┌──

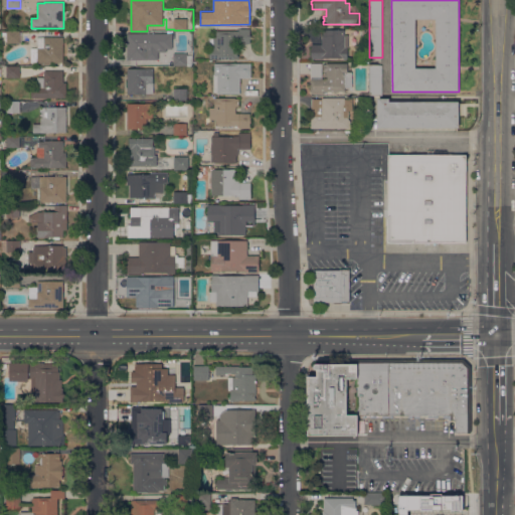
[(209,59),(209,37),(216,37),(216,31),(238,31),(238,29),(250,29),(250,43),(235,43),(236,50),(239,50),(239,52),(237,52),(237,55),(239,55),(239,58),(235,58),(235,59),(209,59)]
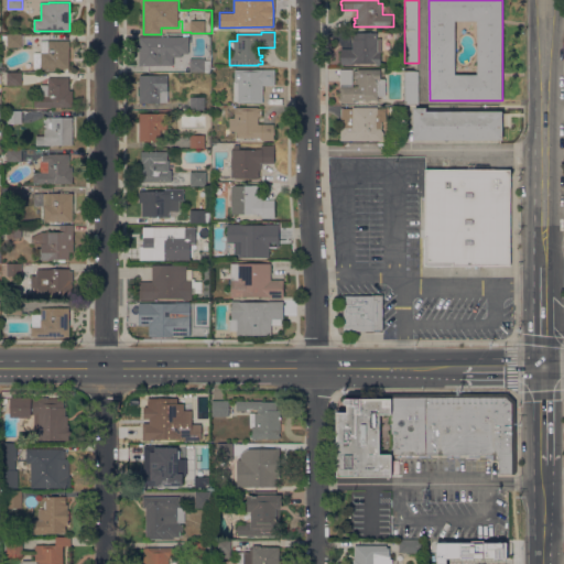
[(342,65),(342,62),(340,62),(340,52),(342,52),(342,49),(353,49),(353,39),(354,39),(354,33),(378,33),(378,39),(381,39),(381,52),(380,52),(380,65),(377,65),(377,63),(354,63),(354,65),(342,65)]
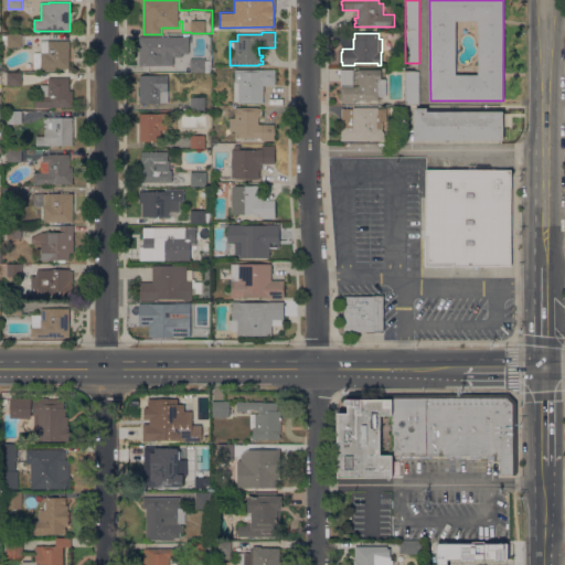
[(8,48),(7,39),(2,39),(2,35),(7,35),(7,34),(22,34),(22,35),(23,35),(24,45),(22,45),(22,48),(8,48)]
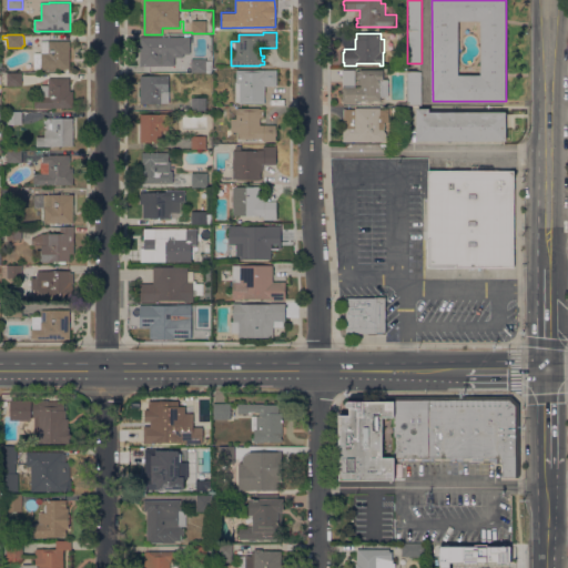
[(141,37),(183,37),(183,44),(185,44),(185,49),(170,49),(170,66),(154,66),(154,72),(141,71),(141,37)]
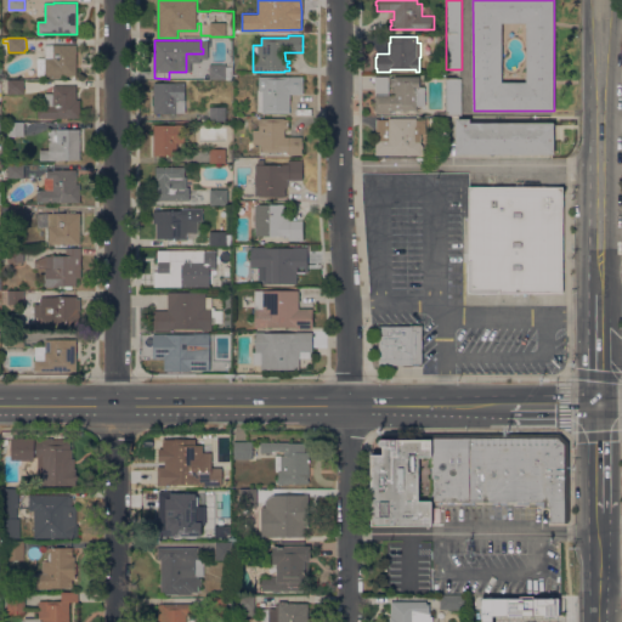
[(77,75),(45,75),(45,57),(45,45),(77,45),(77,75)]
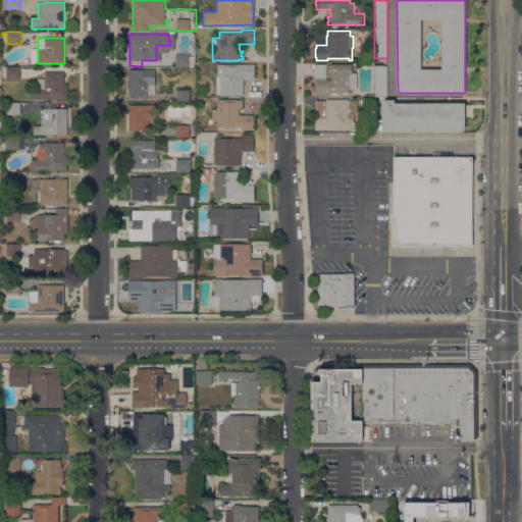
[(196,54),(196,66),(176,66),(176,54),(196,54)]
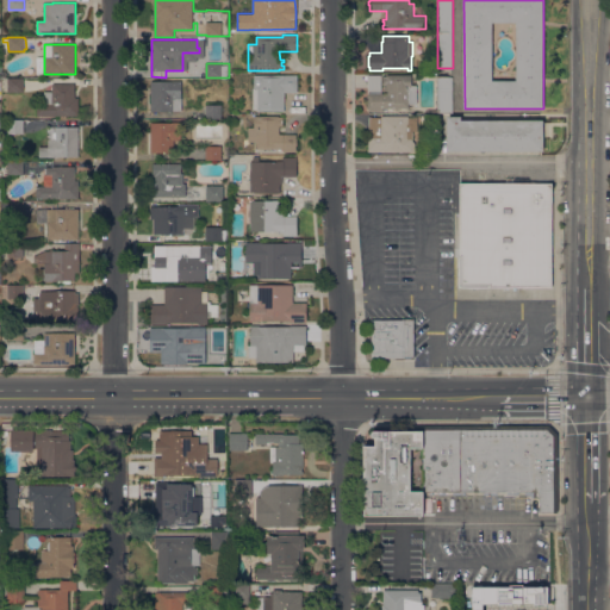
[(298,75),(298,92),(285,92),(285,111),(257,111),(257,110),(253,110),(253,88),(254,88),(254,75),(298,75)]
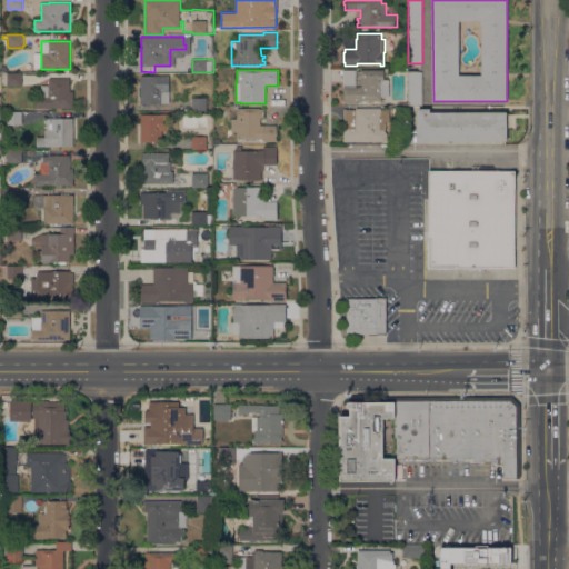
[(343,70),(356,70),(356,87),(360,87),(360,80),(357,80),(357,77),(358,77),(358,73),(357,73),(357,71),(361,71),(361,70),(383,70),(383,80),(389,80),(389,97),(382,97),(382,101),(358,101),(358,103),(345,103),(345,102),(345,101),(343,101),(343,70)]
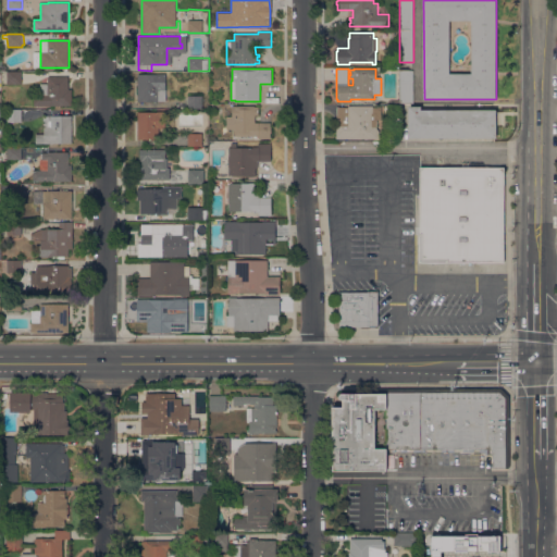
[(413,103),(399,103),(399,70),(413,70),(413,103)]
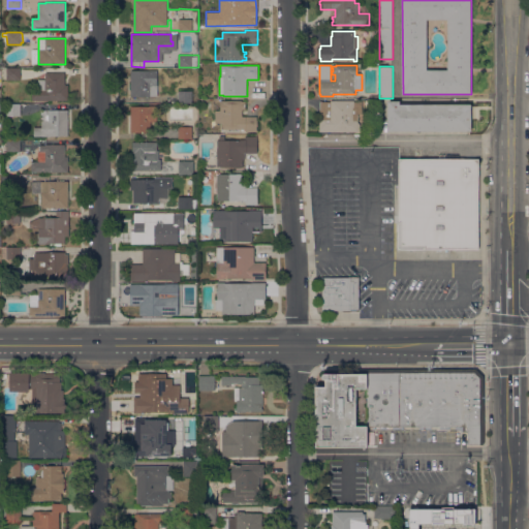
[(21,68),(21,80),(6,80),(6,68),(21,68)]
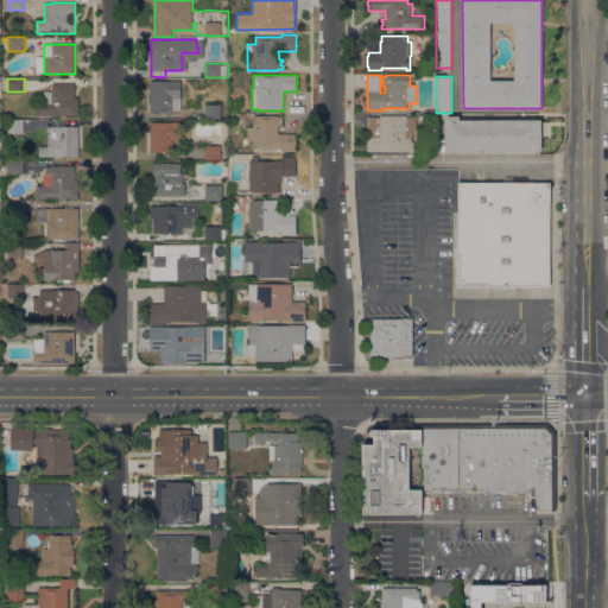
[(151,111),(151,81),(181,81),(182,95),(188,95),(188,109),(182,109),(182,111),(151,111)]
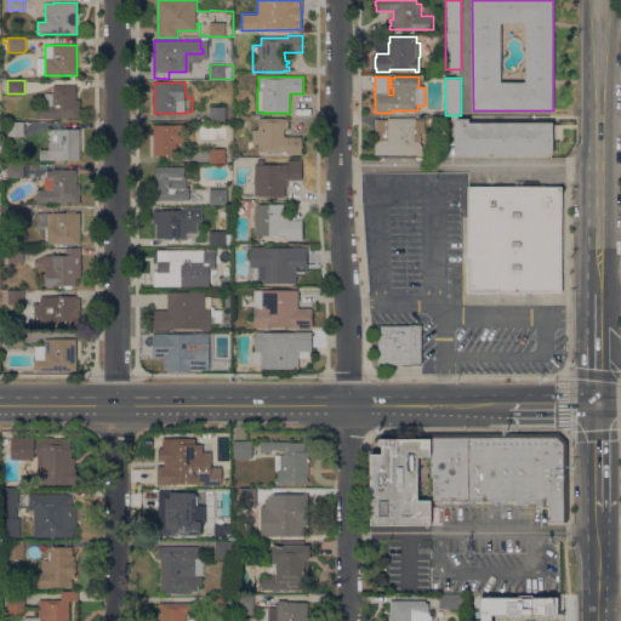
[(77,85),(77,100),(80,100),(80,118),(38,118),(38,106),(45,106),(45,93),(53,93),(53,91),(52,91),(52,89),(53,89),(53,85),(77,85)]
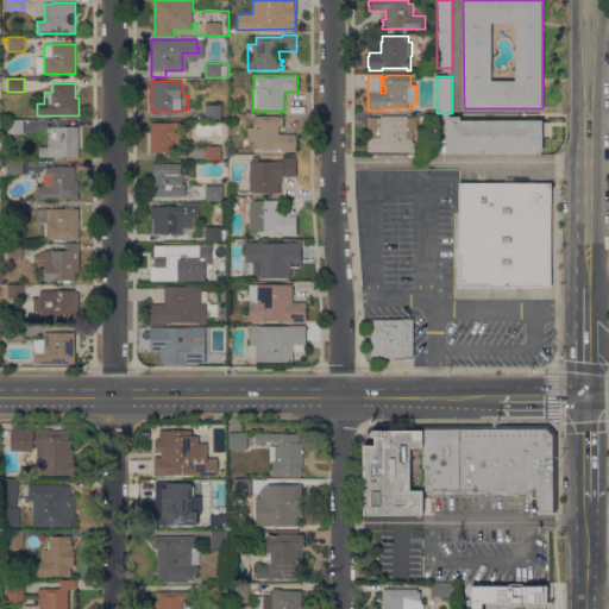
[(221,105),(221,119),(206,119),(206,105),(221,105)]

└──

Your task is to reproduce exactly the lines from the start of the data above through the line containing "[(21,68),(21,80),(6,80),(6,68),(21,68)]", leaving every picture out.

[(209,59),(209,37),(216,37),(216,31),(238,31),(238,29),(250,29),(250,43),(235,43),(236,50),(239,50),(239,52),(237,52),(237,55),(239,55),(239,58),(235,58),(235,59),(209,59)]
[(342,65),(342,62),(340,62),(340,52),(342,52),(342,49),(353,49),(353,39),(354,39),(354,33),(378,33),(378,39),(381,39),(381,52),(380,52),(380,65),(377,65),(377,63),(354,63),(354,65),(342,65)]
[(8,48),(7,39),(2,39),(2,35),(7,35),(7,34),(22,34),(22,35),(23,35),(24,45),(22,45),(22,48),(8,48)]
[(141,37),(183,37),(183,44),(185,44),(185,49),(170,49),(170,66),(154,66),(154,72),(141,71),(141,37)]
[(77,75),(45,75),(45,57),(45,45),(77,45),(77,75)]
[(196,54),(196,66),(176,66),(176,54),(196,54)]
[(298,75),(298,92),(285,92),(285,111),(257,111),(257,110),(253,110),(253,88),(254,88),(254,75),(298,75)]
[(343,70),(356,70),(356,87),(360,87),(360,80),(357,80),(357,77),(358,77),(358,73),(357,73),(357,71),(361,71),(361,70),(383,70),(383,80),(389,80),(389,97),(382,97),(382,101),(358,101),(358,103),(345,103),(345,102),(345,101),(343,101),(343,70)]
[(413,103),(399,103),(399,70),(413,70),(413,103)]
[(21,68),(21,80),(6,80),(6,68),(21,68)]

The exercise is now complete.